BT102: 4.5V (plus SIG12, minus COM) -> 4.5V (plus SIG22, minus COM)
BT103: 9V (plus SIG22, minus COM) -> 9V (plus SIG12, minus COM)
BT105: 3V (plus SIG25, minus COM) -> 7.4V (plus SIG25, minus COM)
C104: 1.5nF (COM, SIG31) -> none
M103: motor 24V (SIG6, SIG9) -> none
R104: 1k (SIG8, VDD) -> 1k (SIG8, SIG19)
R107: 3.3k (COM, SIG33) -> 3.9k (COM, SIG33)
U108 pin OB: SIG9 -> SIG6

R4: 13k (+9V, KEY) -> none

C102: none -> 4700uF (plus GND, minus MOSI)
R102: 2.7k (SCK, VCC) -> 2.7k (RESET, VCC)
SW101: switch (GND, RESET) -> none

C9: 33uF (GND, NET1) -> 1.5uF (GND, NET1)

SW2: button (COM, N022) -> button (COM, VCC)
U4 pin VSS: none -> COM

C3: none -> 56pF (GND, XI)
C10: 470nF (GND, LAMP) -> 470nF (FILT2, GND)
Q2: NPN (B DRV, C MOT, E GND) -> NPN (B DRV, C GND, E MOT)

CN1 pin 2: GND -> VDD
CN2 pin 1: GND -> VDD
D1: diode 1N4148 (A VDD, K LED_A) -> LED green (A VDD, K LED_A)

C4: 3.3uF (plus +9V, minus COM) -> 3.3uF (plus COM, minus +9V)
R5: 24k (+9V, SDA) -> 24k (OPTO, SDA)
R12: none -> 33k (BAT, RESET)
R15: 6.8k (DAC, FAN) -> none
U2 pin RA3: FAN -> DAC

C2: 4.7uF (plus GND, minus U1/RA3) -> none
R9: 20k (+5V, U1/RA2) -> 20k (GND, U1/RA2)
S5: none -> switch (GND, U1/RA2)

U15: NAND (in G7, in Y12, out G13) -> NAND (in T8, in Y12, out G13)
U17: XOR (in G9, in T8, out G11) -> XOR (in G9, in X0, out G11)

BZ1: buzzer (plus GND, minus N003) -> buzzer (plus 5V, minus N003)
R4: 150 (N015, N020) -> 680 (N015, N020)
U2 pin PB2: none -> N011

=-=-=-=-=

» **Prompt**
Taking care to miss no line, set down the whole listing above exactly.

» **Result of this task**
BT102: 4.5V (plus SIG12, minus COM) -> 4.5V (plus SIG22, minus COM)
BT103: 9V (plus SIG22, minus COM) -> 9V (plus SIG12, minus COM)
BT105: 3V (plus SIG25, minus COM) -> 7.4V (plus SIG25, minus COM)
C104: 1.5nF (COM, SIG31) -> none
M103: motor 24V (SIG6, SIG9) -> none
R104: 1k (SIG8, VDD) -> 1k (SIG8, SIG19)
R107: 3.3k (COM, SIG33) -> 3.9k (COM, SIG33)
U108 pin OB: SIG9 -> SIG6

R4: 13k (+9V, KEY) -> none

C102: none -> 4700uF (plus GND, minus MOSI)
R102: 2.7k (SCK, VCC) -> 2.7k (RESET, VCC)
SW101: switch (GND, RESET) -> none

C9: 33uF (GND, NET1) -> 1.5uF (GND, NET1)

SW2: button (COM, N022) -> button (COM, VCC)
U4 pin VSS: none -> COM

C3: none -> 56pF (GND, XI)
C10: 470nF (GND, LAMP) -> 470nF (FILT2, GND)
Q2: NPN (B DRV, C MOT, E GND) -> NPN (B DRV, C GND, E MOT)

CN1 pin 2: GND -> VDD
CN2 pin 1: GND -> VDD
D1: diode 1N4148 (A VDD, K LED_A) -> LED green (A VDD, K LED_A)

C4: 3.3uF (plus +9V, minus COM) -> 3.3uF (plus COM, minus +9V)
R5: 24k (+9V, SDA) -> 24k (OPTO, SDA)
R12: none -> 33k (BAT, RESET)
R15: 6.8k (DAC, FAN) -> none
U2 pin RA3: FAN -> DAC

C2: 4.7uF (plus GND, minus U1/RA3) -> none
R9: 20k (+5V, U1/RA2) -> 20k (GND, U1/RA2)
S5: none -> switch (GND, U1/RA2)

U15: NAND (in G7, in Y12, out G13) -> NAND (in T8, in Y12, out G13)
U17: XOR (in G9, in T8, out G11) -> XOR (in G9, in X0, out G11)

BZ1: buzzer (plus GND, minus N003) -> buzzer (plus 5V, minus N003)
R4: 150 (N015, N020) -> 680 (N015, N020)
U2 pin PB2: none -> N011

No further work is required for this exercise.